EXERCISE REQUIREMENTS:
Which lines run from the one containing "black line: (41, 67) -> (78, 79), moved" to the end of the entries below? Retype exactly those, both ends included.

[SUPPLIED DATA]

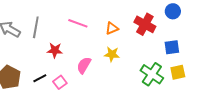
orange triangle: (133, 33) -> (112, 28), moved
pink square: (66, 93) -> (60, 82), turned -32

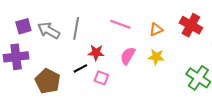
pink semicircle: (84, 65) -> (128, 56), moved
black line: (40, 78) -> (80, 68), moved
pink square: (60, 82) -> (101, 78), moved, turned -32

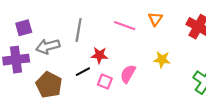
orange triangle: (156, 29) -> (155, 19), moved, turned -32
gray arrow: (49, 30) -> (48, 46), moved, turned -45
pink semicircle: (128, 56) -> (128, 74), moved

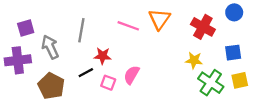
orange triangle: (155, 19) -> (159, 19), size x1.5
gray arrow: (48, 46) -> (50, 47), turned 80
yellow star: (162, 60) -> (194, 60), moved

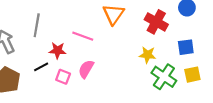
pink line: (128, 26) -> (83, 36), moved

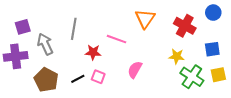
black line: (41, 67) -> (78, 79), moved
pink semicircle: (86, 69) -> (135, 70), moved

[/SUPPLIED DATA]

EXERCISE RESULT:
black line: (41, 67) -> (78, 79), moved
pink semicircle: (86, 69) -> (135, 70), moved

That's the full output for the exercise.